(Stored records)
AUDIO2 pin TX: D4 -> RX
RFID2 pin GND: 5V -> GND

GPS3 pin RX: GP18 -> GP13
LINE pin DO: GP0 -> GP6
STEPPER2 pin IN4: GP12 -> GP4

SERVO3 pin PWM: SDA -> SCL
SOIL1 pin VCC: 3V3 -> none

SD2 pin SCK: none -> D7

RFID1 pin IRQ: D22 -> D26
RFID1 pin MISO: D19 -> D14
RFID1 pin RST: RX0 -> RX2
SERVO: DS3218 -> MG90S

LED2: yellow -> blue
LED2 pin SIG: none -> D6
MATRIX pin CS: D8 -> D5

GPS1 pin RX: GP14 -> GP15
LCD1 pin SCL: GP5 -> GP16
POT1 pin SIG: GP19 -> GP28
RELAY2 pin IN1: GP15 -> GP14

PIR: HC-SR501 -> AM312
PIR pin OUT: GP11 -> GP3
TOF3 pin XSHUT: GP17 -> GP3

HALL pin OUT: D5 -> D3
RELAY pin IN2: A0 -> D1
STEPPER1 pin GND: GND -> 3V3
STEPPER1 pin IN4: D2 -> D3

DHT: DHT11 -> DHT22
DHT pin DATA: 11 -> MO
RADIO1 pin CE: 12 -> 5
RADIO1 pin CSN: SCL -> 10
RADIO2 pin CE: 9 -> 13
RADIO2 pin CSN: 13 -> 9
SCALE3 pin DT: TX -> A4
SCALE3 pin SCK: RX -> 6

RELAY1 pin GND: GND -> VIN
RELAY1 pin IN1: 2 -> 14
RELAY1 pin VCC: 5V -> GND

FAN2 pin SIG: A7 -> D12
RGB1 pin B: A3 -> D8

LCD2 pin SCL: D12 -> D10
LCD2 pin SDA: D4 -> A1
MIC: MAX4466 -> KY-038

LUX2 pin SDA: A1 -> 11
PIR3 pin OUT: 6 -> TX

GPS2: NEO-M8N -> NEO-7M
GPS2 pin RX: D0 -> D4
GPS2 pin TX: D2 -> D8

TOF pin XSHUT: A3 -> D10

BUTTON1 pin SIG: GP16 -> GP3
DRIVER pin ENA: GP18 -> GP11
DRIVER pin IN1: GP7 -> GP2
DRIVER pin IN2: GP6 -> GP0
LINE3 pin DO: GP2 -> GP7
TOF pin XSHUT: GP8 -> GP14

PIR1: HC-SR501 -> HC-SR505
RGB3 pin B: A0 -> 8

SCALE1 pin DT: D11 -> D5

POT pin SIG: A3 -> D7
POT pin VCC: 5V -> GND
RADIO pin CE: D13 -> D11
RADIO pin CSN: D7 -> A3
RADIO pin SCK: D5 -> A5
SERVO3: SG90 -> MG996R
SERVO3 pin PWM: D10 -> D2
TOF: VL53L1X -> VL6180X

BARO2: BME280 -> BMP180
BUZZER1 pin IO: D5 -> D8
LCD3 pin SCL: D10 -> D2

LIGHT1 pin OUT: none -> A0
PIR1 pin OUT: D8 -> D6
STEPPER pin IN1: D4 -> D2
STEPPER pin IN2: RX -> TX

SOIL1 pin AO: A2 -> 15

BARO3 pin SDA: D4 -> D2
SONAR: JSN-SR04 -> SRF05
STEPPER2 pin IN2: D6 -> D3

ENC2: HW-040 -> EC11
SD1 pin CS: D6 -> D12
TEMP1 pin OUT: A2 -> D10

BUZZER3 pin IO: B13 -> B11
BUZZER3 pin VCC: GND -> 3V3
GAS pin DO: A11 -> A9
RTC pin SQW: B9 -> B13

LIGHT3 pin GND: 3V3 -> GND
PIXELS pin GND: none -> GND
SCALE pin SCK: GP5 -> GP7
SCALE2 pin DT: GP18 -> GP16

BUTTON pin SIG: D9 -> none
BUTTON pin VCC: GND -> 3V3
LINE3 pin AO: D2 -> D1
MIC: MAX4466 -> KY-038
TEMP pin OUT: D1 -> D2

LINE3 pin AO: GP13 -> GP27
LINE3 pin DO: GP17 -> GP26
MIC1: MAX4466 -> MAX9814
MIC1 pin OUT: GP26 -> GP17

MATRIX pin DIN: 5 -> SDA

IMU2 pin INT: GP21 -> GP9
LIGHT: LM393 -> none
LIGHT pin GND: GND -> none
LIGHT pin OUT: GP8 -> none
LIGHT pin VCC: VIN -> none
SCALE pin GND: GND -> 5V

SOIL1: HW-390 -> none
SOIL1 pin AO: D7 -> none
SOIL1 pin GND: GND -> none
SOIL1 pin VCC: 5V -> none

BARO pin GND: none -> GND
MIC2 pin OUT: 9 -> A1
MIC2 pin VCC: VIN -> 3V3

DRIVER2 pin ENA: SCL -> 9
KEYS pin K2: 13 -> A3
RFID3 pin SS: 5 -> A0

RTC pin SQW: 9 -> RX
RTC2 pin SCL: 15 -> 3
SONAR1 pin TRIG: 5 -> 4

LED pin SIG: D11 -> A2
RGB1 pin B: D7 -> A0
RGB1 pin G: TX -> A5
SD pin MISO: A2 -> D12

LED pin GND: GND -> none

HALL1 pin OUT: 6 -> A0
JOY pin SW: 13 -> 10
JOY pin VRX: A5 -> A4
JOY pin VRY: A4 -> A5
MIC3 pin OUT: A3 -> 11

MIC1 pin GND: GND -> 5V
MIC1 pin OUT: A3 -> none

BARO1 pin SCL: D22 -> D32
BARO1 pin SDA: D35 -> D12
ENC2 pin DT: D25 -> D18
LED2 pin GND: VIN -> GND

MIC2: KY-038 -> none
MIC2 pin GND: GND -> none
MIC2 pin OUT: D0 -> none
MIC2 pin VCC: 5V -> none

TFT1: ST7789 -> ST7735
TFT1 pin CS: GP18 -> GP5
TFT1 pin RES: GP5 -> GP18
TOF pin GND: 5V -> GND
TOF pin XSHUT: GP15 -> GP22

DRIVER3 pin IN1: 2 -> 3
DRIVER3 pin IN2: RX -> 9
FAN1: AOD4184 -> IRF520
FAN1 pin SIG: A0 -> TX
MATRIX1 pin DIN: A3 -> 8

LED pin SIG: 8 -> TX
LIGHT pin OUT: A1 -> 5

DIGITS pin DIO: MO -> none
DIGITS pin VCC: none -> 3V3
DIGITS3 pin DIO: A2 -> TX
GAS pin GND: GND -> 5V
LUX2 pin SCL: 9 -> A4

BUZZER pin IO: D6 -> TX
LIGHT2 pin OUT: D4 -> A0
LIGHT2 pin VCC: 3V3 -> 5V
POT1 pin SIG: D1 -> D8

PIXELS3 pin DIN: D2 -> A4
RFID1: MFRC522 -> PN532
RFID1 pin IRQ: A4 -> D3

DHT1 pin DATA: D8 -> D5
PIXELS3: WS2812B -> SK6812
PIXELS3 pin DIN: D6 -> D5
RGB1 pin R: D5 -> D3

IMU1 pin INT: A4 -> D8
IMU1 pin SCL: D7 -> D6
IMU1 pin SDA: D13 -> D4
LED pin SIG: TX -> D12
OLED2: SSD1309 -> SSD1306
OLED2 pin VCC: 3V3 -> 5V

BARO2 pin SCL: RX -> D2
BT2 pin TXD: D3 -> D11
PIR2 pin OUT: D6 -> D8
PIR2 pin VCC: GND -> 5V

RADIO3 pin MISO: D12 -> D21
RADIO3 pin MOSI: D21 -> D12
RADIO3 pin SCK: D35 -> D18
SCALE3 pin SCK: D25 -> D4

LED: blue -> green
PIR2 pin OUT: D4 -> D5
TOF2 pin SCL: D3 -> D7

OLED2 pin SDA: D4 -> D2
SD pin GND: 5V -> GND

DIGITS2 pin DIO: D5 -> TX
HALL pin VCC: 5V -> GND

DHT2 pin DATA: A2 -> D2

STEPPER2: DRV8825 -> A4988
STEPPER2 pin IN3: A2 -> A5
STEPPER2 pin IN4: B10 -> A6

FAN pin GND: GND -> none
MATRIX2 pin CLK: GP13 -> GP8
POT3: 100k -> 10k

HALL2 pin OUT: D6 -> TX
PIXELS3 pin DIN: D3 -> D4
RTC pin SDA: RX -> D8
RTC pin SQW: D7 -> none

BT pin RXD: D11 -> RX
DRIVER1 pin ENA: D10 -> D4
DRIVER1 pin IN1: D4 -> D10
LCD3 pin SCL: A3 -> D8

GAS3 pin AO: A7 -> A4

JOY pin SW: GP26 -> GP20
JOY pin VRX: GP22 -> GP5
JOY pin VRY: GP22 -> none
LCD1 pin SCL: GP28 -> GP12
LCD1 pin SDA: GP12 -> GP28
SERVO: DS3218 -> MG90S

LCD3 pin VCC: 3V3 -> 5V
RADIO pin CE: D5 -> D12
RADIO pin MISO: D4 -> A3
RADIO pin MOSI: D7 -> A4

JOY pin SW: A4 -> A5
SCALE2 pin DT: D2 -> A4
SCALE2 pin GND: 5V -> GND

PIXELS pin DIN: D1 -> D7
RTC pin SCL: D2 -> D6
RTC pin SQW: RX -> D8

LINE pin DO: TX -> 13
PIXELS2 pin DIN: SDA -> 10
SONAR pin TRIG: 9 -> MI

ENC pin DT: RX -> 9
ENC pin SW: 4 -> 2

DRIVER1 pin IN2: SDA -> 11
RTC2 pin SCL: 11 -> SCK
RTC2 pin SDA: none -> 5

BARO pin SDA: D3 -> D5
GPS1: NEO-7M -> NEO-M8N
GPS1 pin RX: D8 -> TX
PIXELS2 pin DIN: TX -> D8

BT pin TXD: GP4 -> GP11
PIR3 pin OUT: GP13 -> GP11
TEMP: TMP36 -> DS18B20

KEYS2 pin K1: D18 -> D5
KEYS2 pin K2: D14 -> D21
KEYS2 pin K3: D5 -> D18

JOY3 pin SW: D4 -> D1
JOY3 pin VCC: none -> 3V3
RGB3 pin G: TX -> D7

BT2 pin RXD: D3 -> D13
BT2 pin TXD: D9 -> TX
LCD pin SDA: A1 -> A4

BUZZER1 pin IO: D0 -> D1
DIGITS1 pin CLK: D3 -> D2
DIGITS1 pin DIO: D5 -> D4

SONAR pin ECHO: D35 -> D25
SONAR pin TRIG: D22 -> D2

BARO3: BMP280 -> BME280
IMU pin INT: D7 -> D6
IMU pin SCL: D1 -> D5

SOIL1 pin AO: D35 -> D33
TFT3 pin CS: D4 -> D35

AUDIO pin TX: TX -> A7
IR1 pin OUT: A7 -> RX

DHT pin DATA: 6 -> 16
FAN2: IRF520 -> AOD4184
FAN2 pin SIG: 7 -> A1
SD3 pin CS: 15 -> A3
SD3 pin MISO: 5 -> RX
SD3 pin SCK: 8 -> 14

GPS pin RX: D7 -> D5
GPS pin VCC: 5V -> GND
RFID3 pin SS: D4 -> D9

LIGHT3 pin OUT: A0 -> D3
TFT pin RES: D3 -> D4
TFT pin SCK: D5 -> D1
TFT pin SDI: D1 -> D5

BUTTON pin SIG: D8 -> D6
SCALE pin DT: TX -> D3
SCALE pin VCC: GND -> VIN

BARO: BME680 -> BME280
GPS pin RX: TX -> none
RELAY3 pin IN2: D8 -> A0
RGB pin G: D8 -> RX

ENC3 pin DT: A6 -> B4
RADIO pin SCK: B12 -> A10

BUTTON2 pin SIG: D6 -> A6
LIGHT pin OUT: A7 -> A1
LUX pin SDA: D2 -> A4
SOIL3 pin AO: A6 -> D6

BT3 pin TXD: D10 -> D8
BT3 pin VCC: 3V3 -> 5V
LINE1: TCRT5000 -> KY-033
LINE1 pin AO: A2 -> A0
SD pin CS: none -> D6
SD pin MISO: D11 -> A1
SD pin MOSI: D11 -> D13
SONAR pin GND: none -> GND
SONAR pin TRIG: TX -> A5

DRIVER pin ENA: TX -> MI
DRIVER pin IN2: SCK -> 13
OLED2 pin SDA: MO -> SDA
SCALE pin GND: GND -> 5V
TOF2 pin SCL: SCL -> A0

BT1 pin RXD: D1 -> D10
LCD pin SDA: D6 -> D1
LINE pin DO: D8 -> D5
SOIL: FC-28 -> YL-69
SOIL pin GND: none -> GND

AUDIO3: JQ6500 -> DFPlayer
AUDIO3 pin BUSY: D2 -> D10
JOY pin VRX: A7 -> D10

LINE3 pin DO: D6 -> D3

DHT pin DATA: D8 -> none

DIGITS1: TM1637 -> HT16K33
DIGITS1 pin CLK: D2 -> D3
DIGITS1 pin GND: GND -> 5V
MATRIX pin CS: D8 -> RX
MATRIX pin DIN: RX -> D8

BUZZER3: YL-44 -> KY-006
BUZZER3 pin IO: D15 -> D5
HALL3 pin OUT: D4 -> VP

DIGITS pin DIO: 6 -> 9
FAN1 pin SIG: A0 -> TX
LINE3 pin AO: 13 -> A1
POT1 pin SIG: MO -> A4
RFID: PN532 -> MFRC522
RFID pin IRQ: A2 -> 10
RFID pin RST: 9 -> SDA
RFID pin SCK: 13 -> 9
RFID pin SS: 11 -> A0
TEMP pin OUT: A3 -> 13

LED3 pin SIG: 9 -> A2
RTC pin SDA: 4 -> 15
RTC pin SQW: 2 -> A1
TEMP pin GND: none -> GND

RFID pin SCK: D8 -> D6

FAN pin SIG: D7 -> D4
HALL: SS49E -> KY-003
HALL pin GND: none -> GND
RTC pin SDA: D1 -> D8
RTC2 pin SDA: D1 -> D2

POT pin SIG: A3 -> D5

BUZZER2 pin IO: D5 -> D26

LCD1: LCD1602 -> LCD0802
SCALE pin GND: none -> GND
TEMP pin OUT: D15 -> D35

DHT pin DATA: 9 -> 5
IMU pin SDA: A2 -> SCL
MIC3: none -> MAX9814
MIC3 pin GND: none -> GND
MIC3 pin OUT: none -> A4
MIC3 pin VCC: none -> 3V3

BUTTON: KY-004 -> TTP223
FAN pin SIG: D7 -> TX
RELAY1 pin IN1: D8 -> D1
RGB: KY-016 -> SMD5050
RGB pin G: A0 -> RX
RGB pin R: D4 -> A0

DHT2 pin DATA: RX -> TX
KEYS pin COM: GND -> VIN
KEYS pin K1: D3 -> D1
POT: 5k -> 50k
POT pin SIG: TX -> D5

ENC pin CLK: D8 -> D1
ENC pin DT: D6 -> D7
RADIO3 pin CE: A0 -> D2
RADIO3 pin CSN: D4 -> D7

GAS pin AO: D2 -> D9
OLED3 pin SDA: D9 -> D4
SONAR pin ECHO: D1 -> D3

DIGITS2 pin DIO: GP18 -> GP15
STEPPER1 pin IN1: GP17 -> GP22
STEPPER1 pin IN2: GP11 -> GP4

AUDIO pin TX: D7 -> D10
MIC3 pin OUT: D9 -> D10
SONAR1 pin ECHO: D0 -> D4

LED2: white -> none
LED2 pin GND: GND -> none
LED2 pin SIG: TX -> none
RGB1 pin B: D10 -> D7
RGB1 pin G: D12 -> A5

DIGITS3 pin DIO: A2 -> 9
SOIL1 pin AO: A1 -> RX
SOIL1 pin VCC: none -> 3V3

Task brief: Among the lines above, find the ones containing "ECHO" and copy them.

Answer section:
SONAR pin ECHO: D35 -> D25
SONAR pin ECHO: D1 -> D3
SONAR1 pin ECHO: D0 -> D4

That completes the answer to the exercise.